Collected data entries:
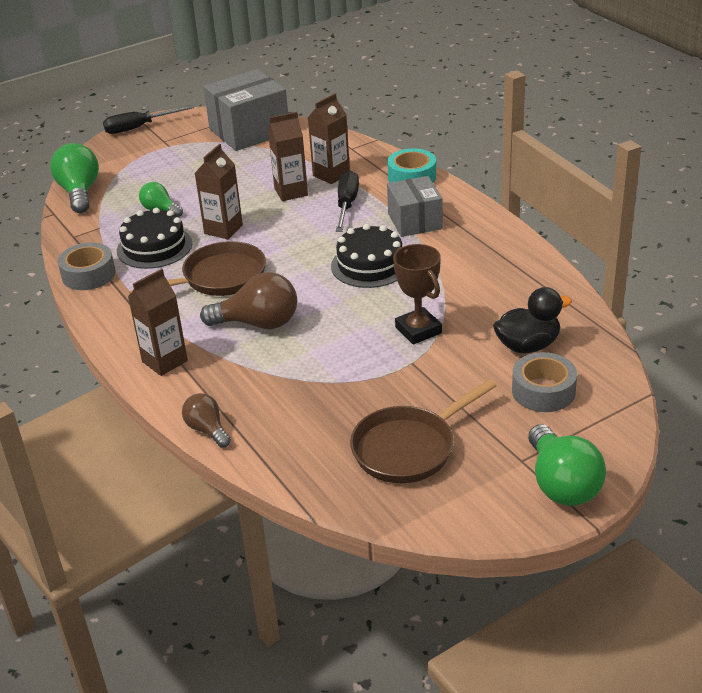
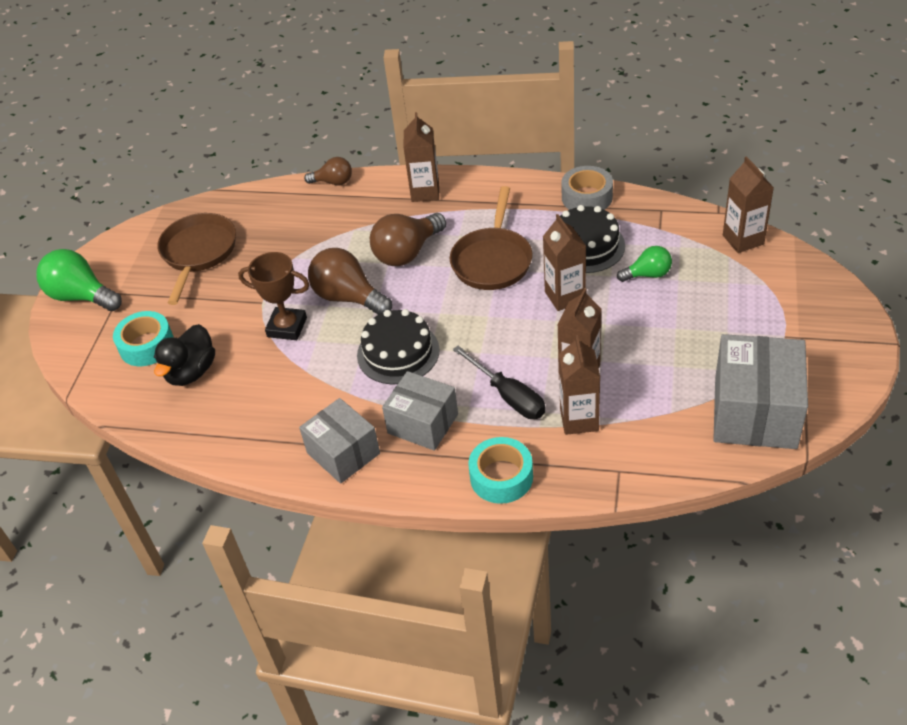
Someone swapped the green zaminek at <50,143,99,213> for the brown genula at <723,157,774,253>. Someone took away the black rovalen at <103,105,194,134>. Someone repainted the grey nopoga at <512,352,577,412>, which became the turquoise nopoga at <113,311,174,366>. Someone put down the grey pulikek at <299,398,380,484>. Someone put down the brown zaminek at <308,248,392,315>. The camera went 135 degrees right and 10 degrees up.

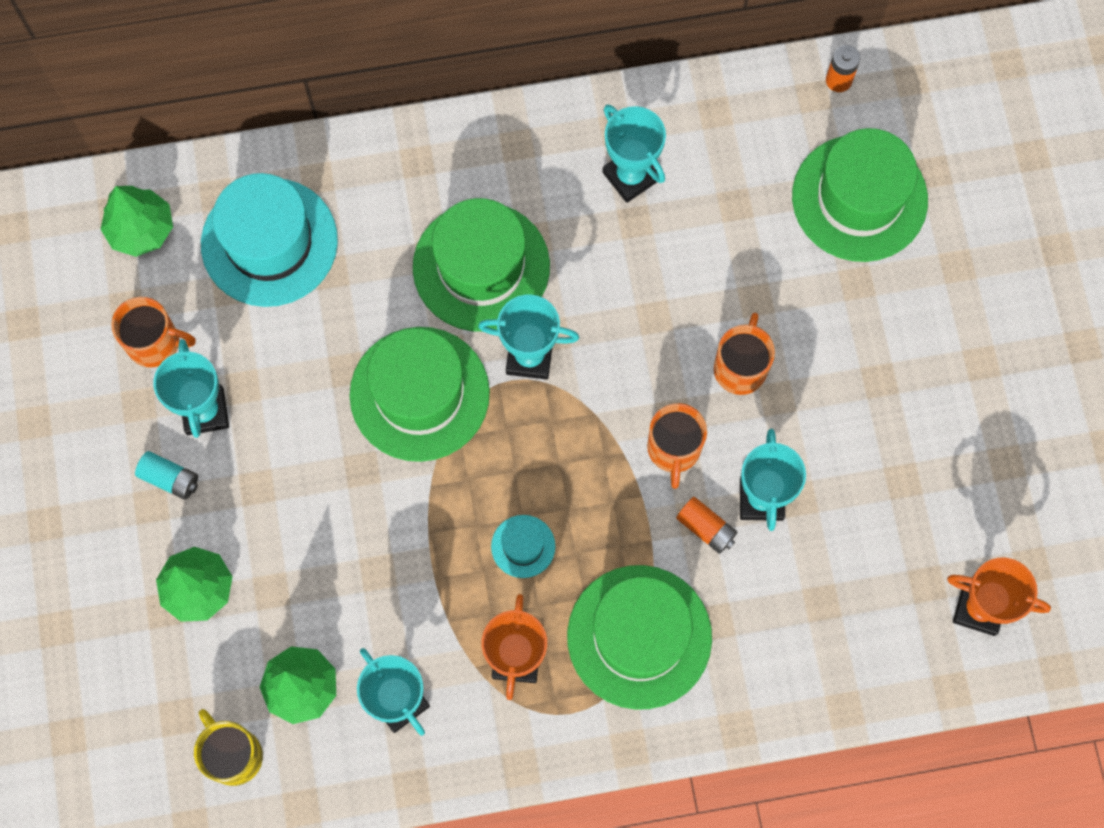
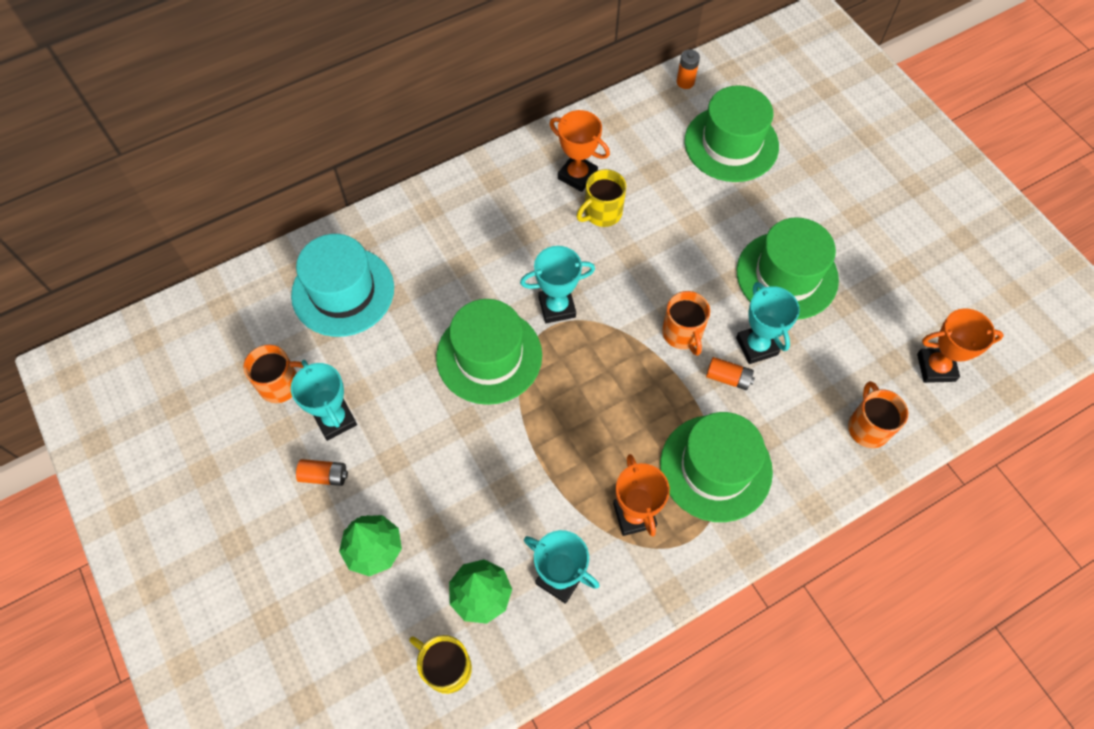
Someone took away the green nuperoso at <101,186,173,257>. Someone repainted the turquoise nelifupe at <135,451,198,500>, which became the orange nelifupe at <296,459,348,486>. Someone carried the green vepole from <413,198,550,332> to <737,217,839,320>. Someone took away the turquoise vepole at <491,515,555,578>. Someone repainted the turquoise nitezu at <603,104,666,203>, which became the orange nitezu at <550,110,610,192>. Someone carried the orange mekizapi from <714,313,775,395> to <848,381,908,448>. Someone put down the yellow mekizapi at <577,169,626,227>. The camera went 20 degrees left and 10 degrees down.

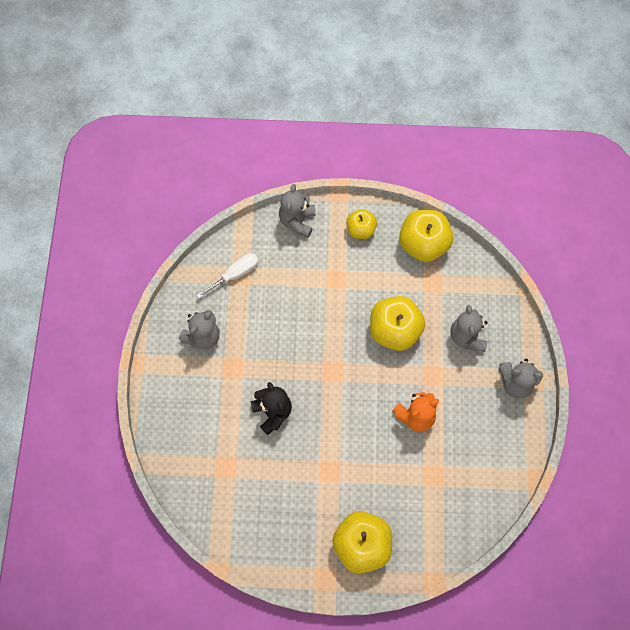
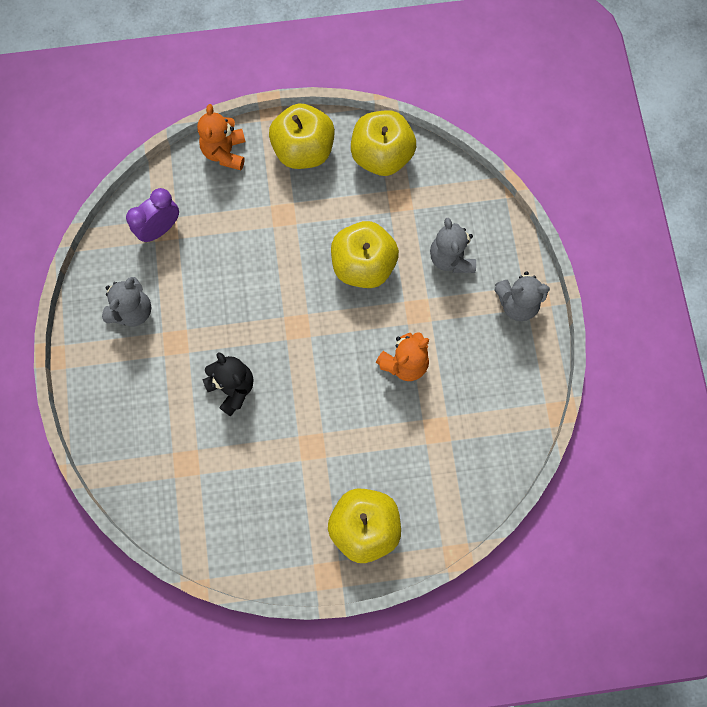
Someone swapped the white rovalen at <196,253,259,298> for the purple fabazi at <126,188,179,242>. Someone repainted the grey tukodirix at <279,184,315,238>, which became the orange tukodirix at <197,104,245,170>. Someone scaled the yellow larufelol at <346,209,377,239> by 1.71. The camera went 10 degrees left and 5 degrees up.

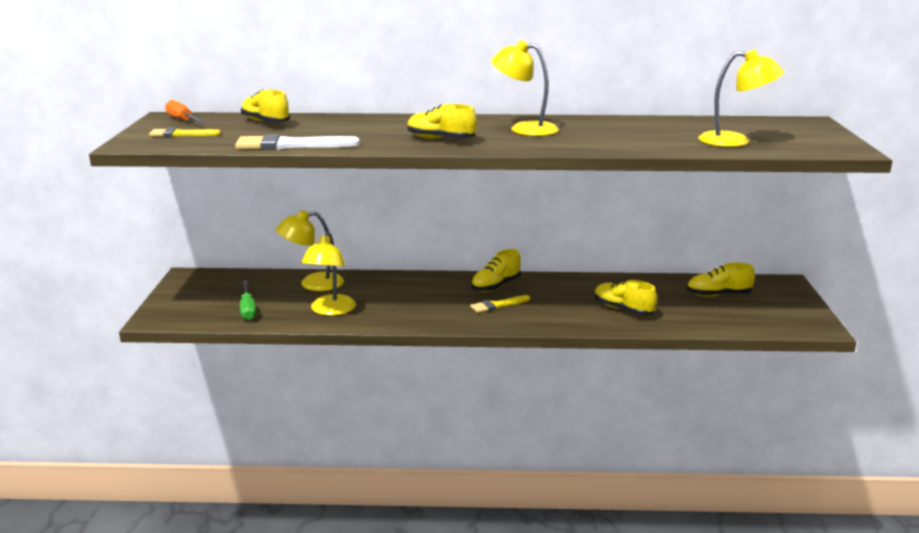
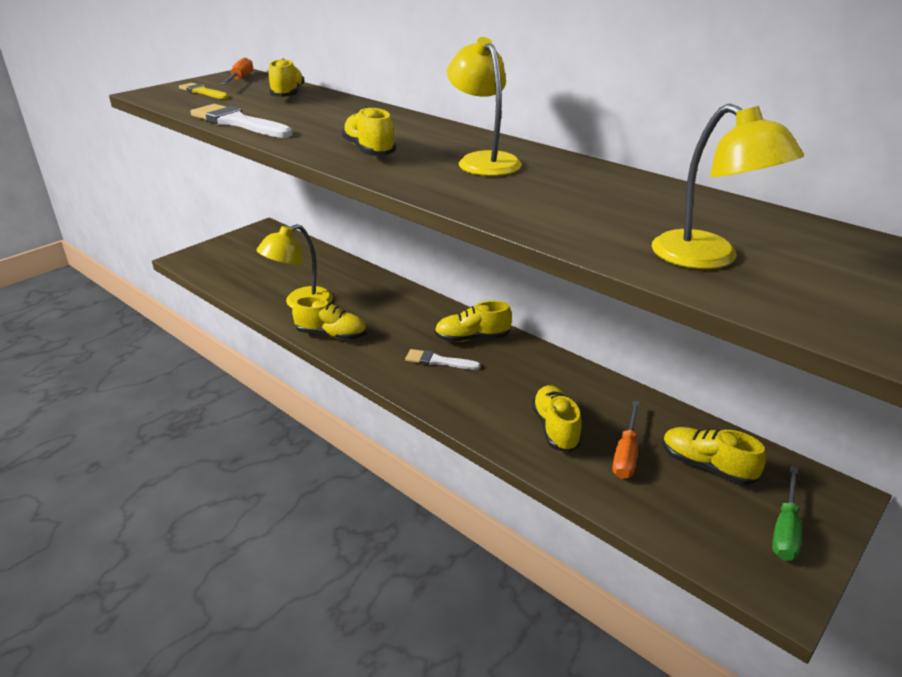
Someone carried the green rovalen from <240,281,256,320> to <772,466,802,561>. Someone took away the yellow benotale at <276,210,344,291>. Someone repainted the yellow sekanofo at <470,295,530,313>, which became the white sekanofo at <405,349,481,370>. Someone put down the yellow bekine at <292,296,367,340>. Someone put down the orange rovalen at <612,401,639,479>. The camera went 40 degrees right and 10 degrees up.

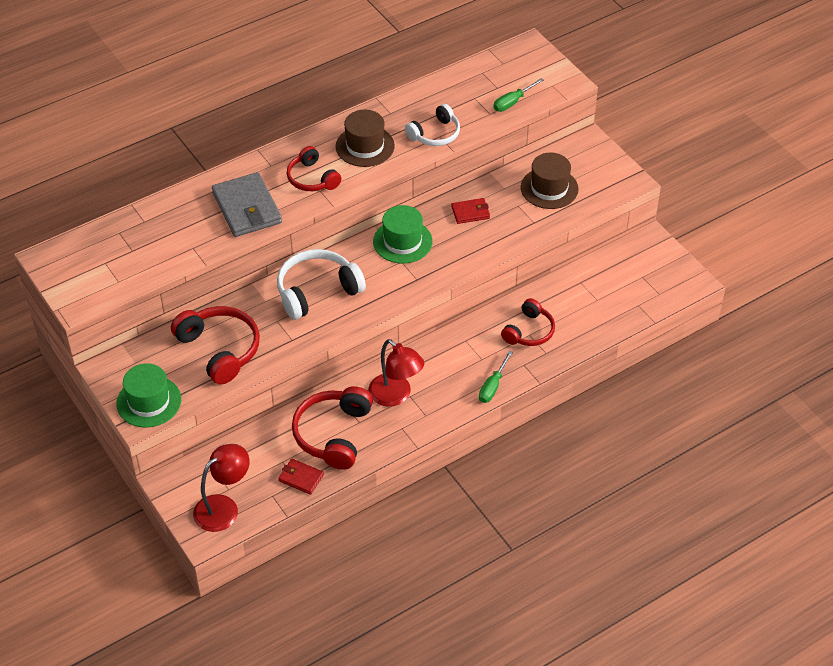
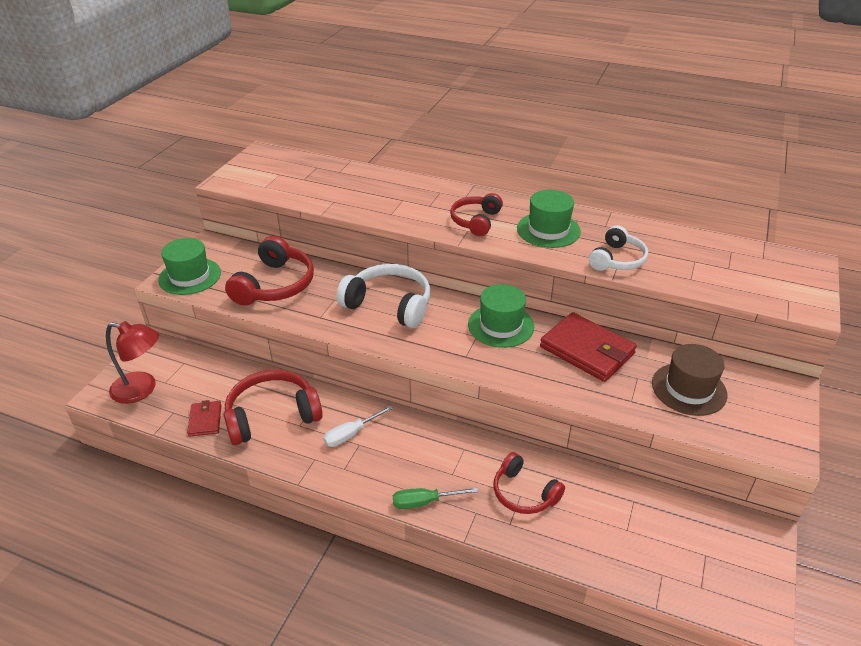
Someone took away the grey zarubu at <212,172,282,237>. Someone repainted the brown vepole at <336,110,395,167>, which became the green vepole at <517,190,581,248>. Someone swapped the red benotale at <369,339,424,407> for the white rovalen at <323,406,393,447>. Someone rotated the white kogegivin at <405,104,460,146> by 75 degrees counterclockwise. Someone scaled the red zarubu at <451,198,490,224> by 1.93. Someone took away the green rovalen at <493,78,544,112>. Someone rotated the red kogegivin at <501,298,555,346> by 45 degrees clockwise. The camera went 55 degrees right and 10 degrees down.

(What is being asked):
Each entry above should be written out again exactly, without its pictures.

(Solution to this task):
Someone swapped the green zaminek at <50,143,99,213> for the brown genula at <723,157,774,253>. Someone took away the black rovalen at <103,105,194,134>. Someone repainted the grey nopoga at <512,352,577,412>, which became the turquoise nopoga at <113,311,174,366>. Someone put down the grey pulikek at <299,398,380,484>. Someone put down the brown zaminek at <308,248,392,315>. The camera went 135 degrees right and 10 degrees up.

Someone took away the green nuperoso at <101,186,173,257>. Someone repainted the turquoise nelifupe at <135,451,198,500>, which became the orange nelifupe at <296,459,348,486>. Someone carried the green vepole from <413,198,550,332> to <737,217,839,320>. Someone took away the turquoise vepole at <491,515,555,578>. Someone repainted the turquoise nitezu at <603,104,666,203>, which became the orange nitezu at <550,110,610,192>. Someone carried the orange mekizapi from <714,313,775,395> to <848,381,908,448>. Someone put down the yellow mekizapi at <577,169,626,227>. The camera went 20 degrees left and 10 degrees down.

Someone swapped the white rovalen at <196,253,259,298> for the purple fabazi at <126,188,179,242>. Someone repainted the grey tukodirix at <279,184,315,238>, which became the orange tukodirix at <197,104,245,170>. Someone scaled the yellow larufelol at <346,209,377,239> by 1.71. The camera went 10 degrees left and 5 degrees up.

Someone carried the green rovalen from <240,281,256,320> to <772,466,802,561>. Someone took away the yellow benotale at <276,210,344,291>. Someone repainted the yellow sekanofo at <470,295,530,313>, which became the white sekanofo at <405,349,481,370>. Someone put down the yellow bekine at <292,296,367,340>. Someone put down the orange rovalen at <612,401,639,479>. The camera went 40 degrees right and 10 degrees up.

Someone took away the grey zarubu at <212,172,282,237>. Someone repainted the brown vepole at <336,110,395,167>, which became the green vepole at <517,190,581,248>. Someone swapped the red benotale at <369,339,424,407> for the white rovalen at <323,406,393,447>. Someone rotated the white kogegivin at <405,104,460,146> by 75 degrees counterclockwise. Someone scaled the red zarubu at <451,198,490,224> by 1.93. Someone took away the green rovalen at <493,78,544,112>. Someone rotated the red kogegivin at <501,298,555,346> by 45 degrees clockwise. The camera went 55 degrees right and 10 degrees down.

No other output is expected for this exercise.